§ **ASSIGNMENT**
I would like each line of the data that holds the word "degrees" copied out.

§ **COLLECTED MATERIAL**
=====

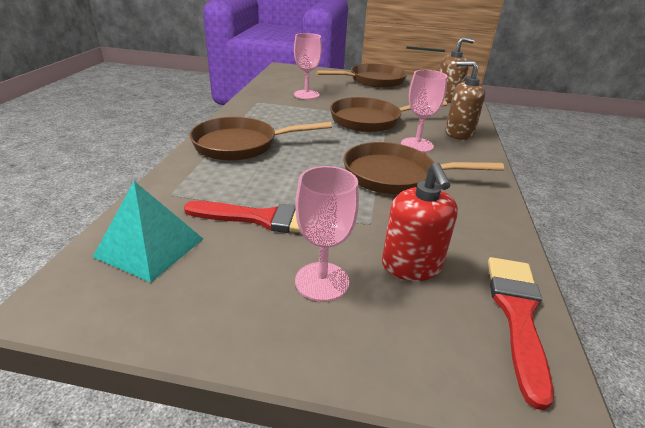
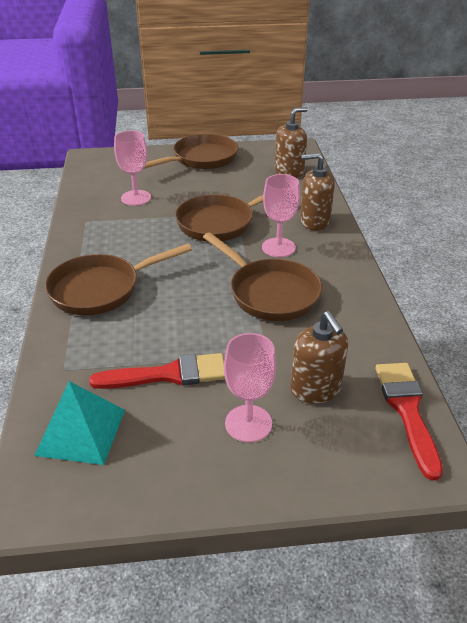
camera: 15 degrees left, 5 degrees up
(395, 176) = (270, 293): brown pan -> brown pan turned 120 degrees counterclockwise
(411, 266) = (315, 389): red soap dispenser -> brown soap dispenser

=====

§ **SOLVED PROBLEM**
camera: 15 degrees left, 5 degrees up
(395, 176) = (270, 293): brown pan -> brown pan turned 120 degrees counterclockwise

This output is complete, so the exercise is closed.